--- EXERCISE DATA ---

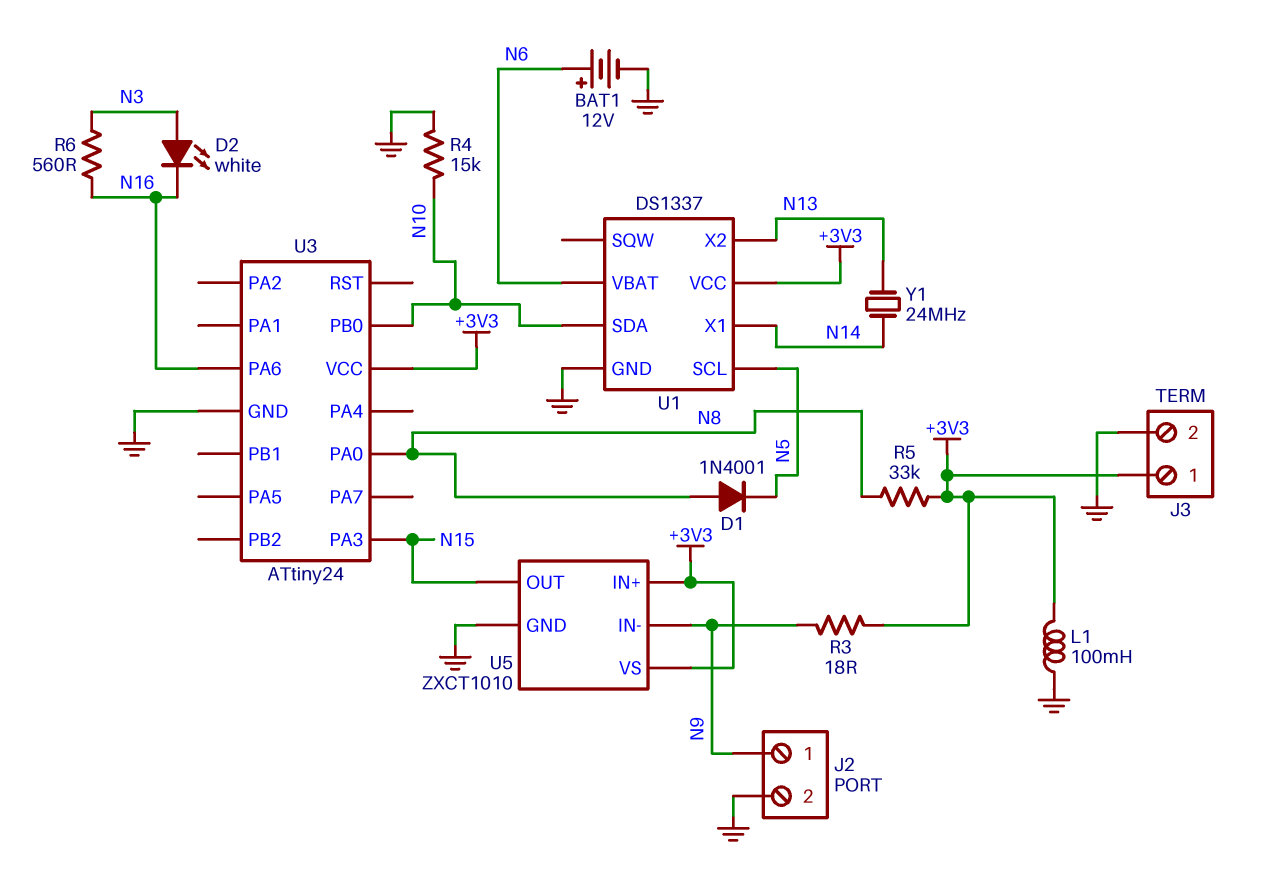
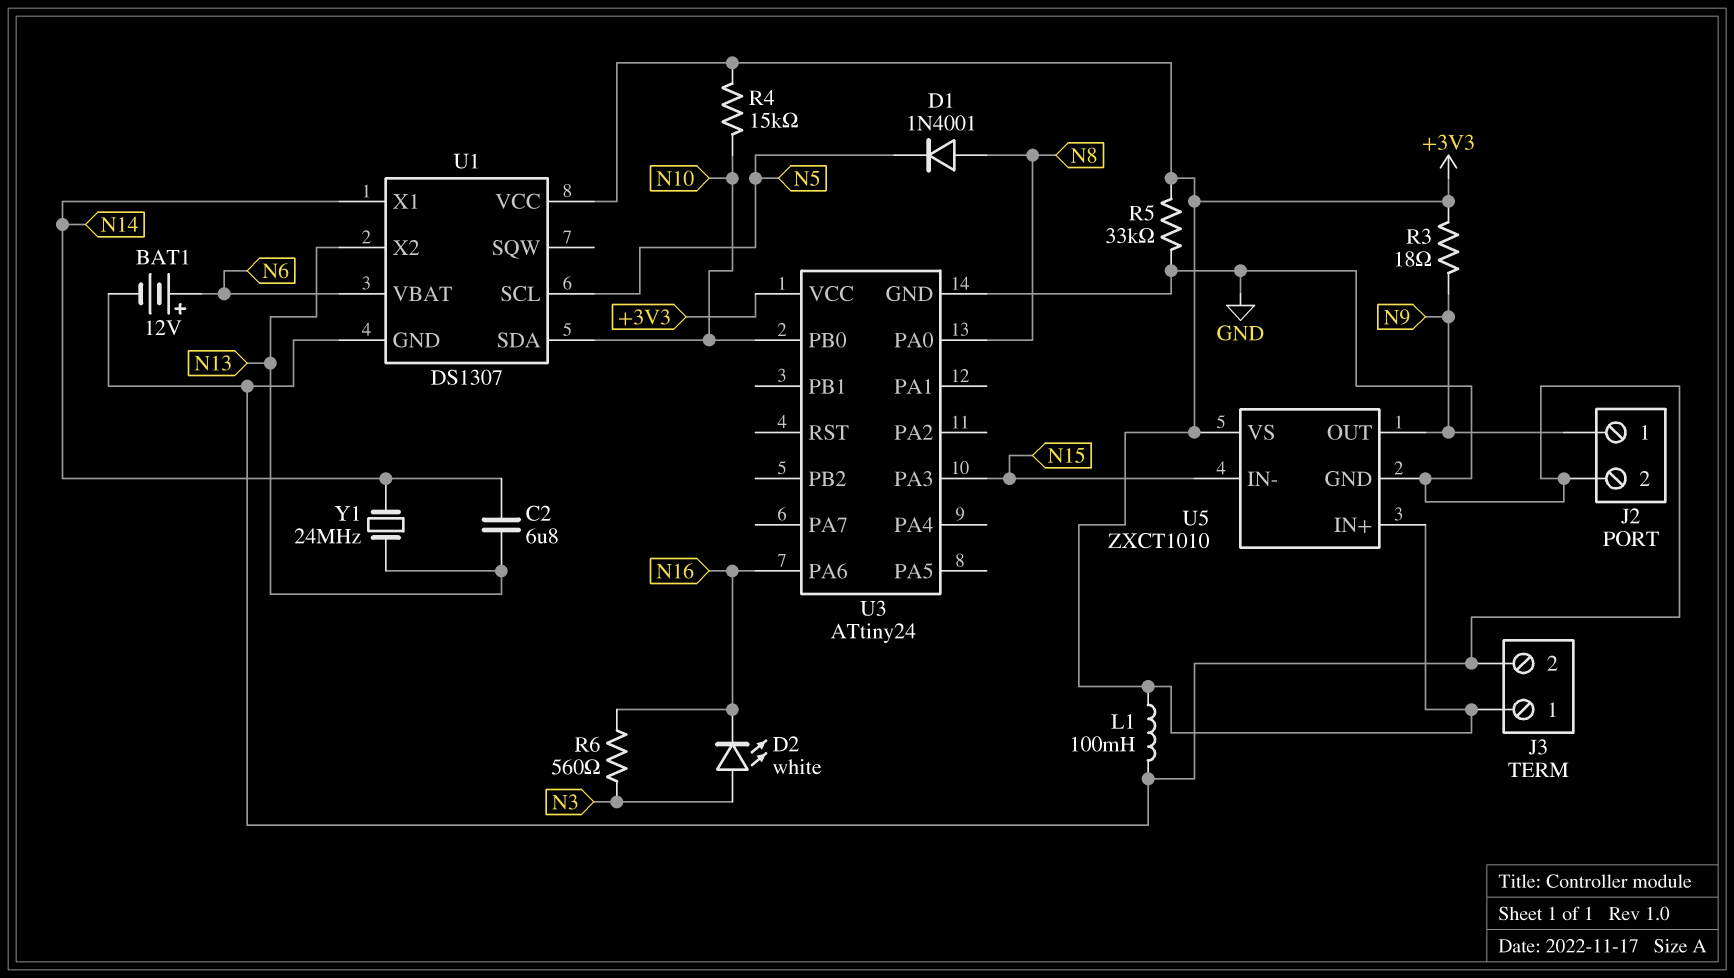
C2: none -> 6.8uF (N13, N14)
R4: 15k (GND, N10) -> 15k (+3V3, N10)
R5: 33k (+3V3, N8) -> 33k (+3V3, GND)
U1: DS1337 -> DS1307
U5 pin IN-: N9 -> N15
U5 pin OUT: N15 -> N9

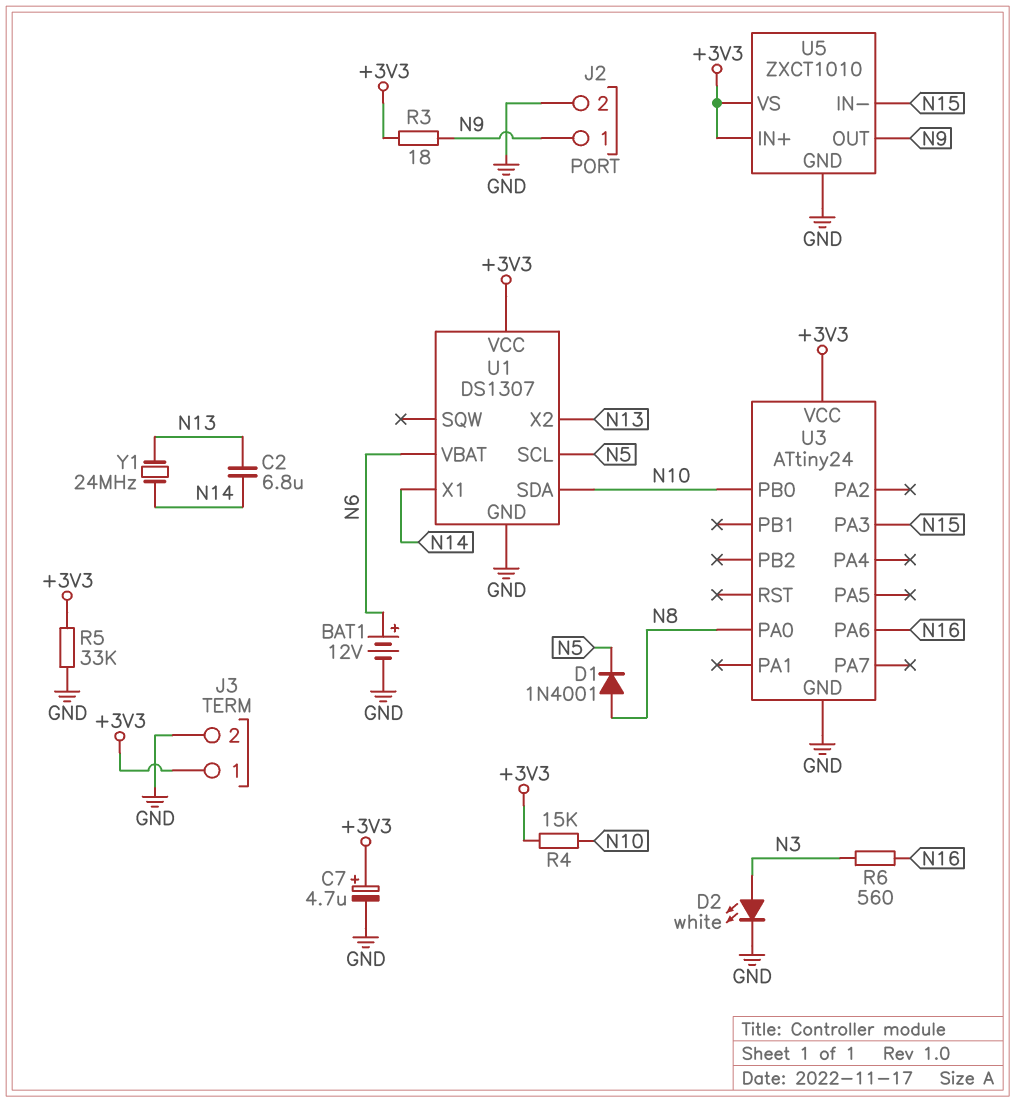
C7: none -> 4.7uF (plus +3V3, minus GND)
D2: LED white (A N3, K N16) -> LED white (A N3, K GND)
L1: 100mH (+3V3, GND) -> none

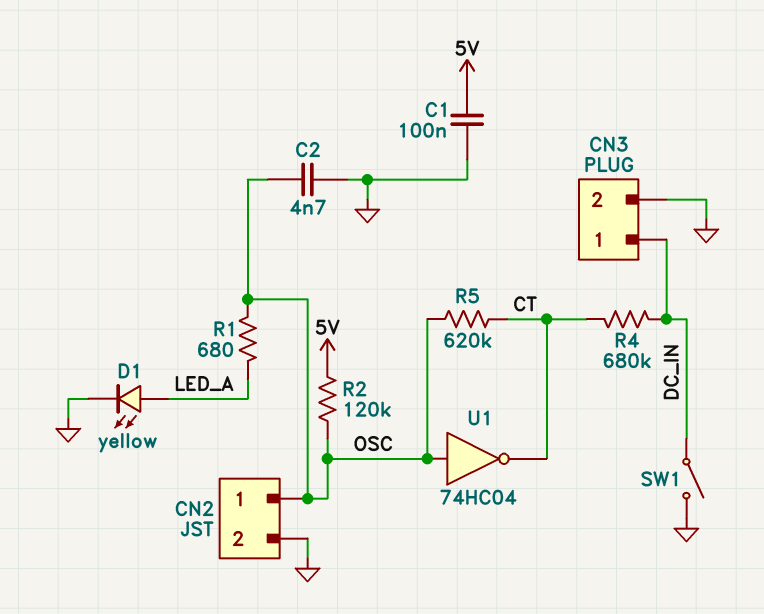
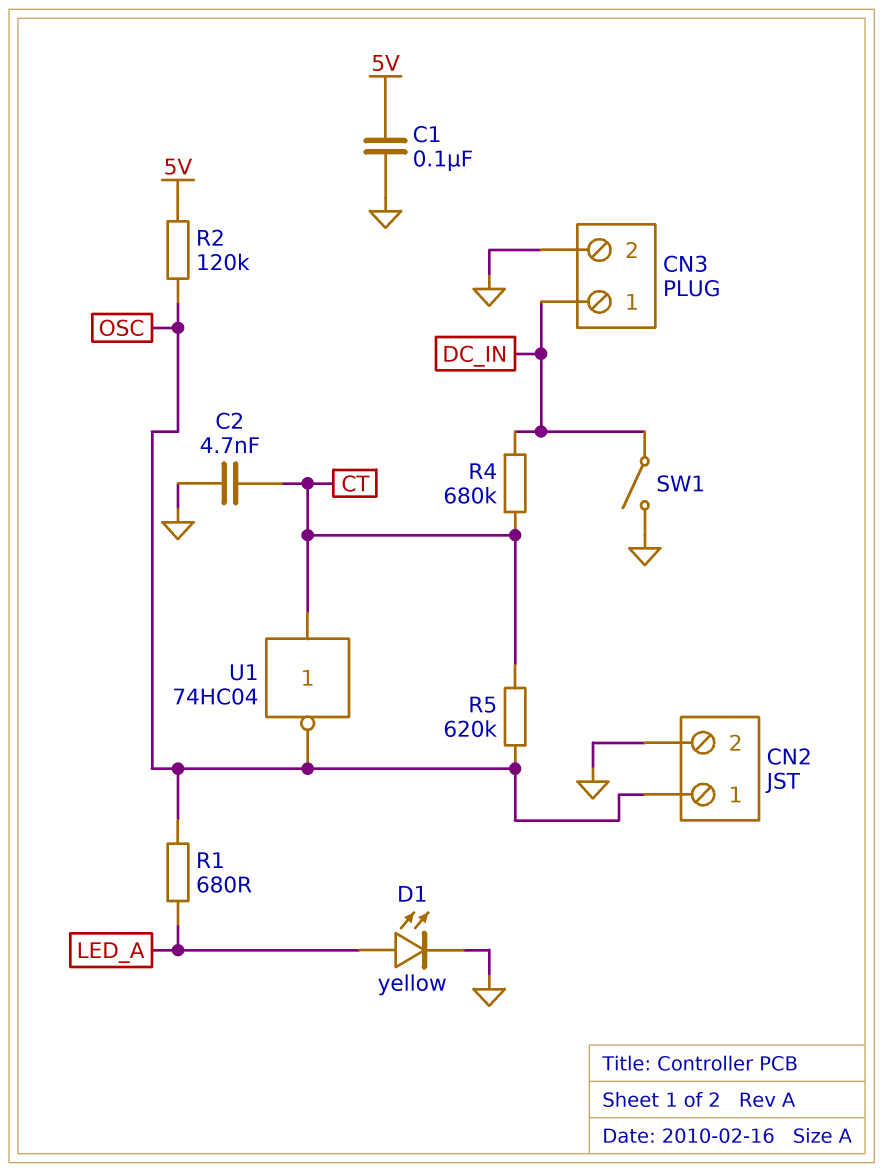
C2: 4.7nF (GND, OSC) -> 4.7nF (CT, GND)
U1: NOT 74HC04 (in OSC, out CT) -> NOT 74HC04 (in CT, out OSC)

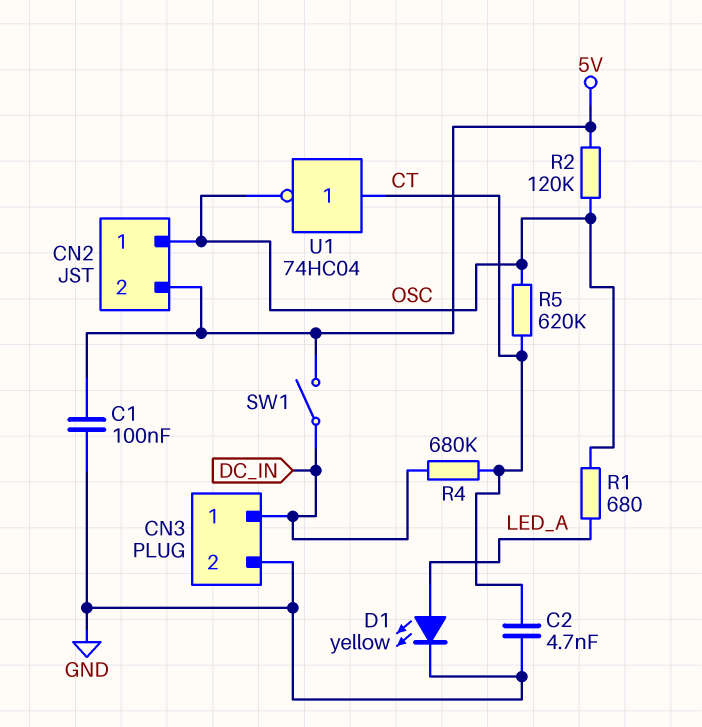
CN2 pin 2: GND -> 5V
SW1: switch (DC_IN, GND) -> switch (5V, DC_IN)

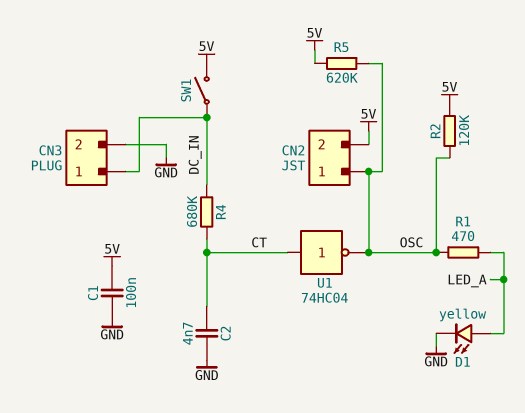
R1: 680 (LED_A, OSC) -> 470 (LED_A, OSC)
R5: 620k (CT, OSC) -> 620k (5V, OSC)

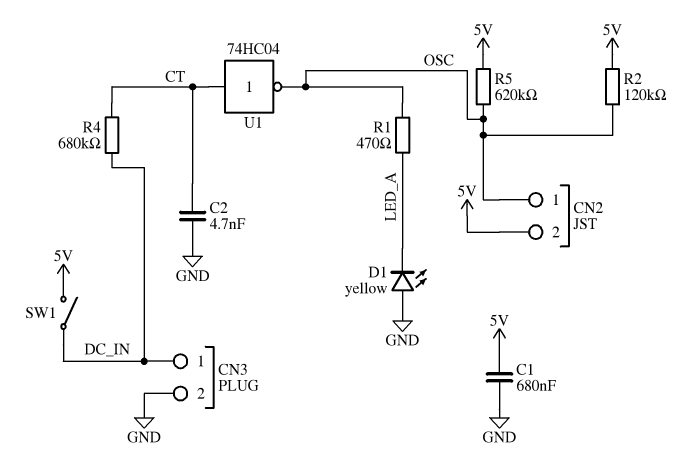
C1: 100nF (5V, GND) -> 680nF (5V, GND)
D1: LED yellow (A LED_A, K GND) -> LED yellow (A GND, K LED_A)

---

Go through the entries above and pull out each line with "none" in it.

■ ANSWER TO THIS PROBLEM ■
C2: none -> 6.8uF (N13, N14)
C7: none -> 4.7uF (plus +3V3, minus GND)
L1: 100mH (+3V3, GND) -> none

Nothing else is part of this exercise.